- [INSTRUCTIONS TO FOLLOW]: Search the records below for the line containing "grzyb/brązowy (no. 2 from left)". Write out that line and every line after it exactly as written.

- [Records from a collection]:

******************************

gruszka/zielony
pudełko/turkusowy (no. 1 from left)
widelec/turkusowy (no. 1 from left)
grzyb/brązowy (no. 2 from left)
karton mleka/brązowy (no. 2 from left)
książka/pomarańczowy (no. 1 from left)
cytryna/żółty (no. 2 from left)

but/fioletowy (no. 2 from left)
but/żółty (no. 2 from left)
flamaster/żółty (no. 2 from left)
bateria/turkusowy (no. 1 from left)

******************************

- [YOUR SOLUTION]:
grzyb/brązowy (no. 2 from left)
karton mleka/brązowy (no. 2 from left)
książka/pomarańczowy (no. 1 from left)
cytryna/żółty (no. 2 from left)

but/fioletowy (no. 2 from left)
but/żółty (no. 2 from left)
flamaster/żółty (no. 2 from left)
bateria/turkusowy (no. 1 from left)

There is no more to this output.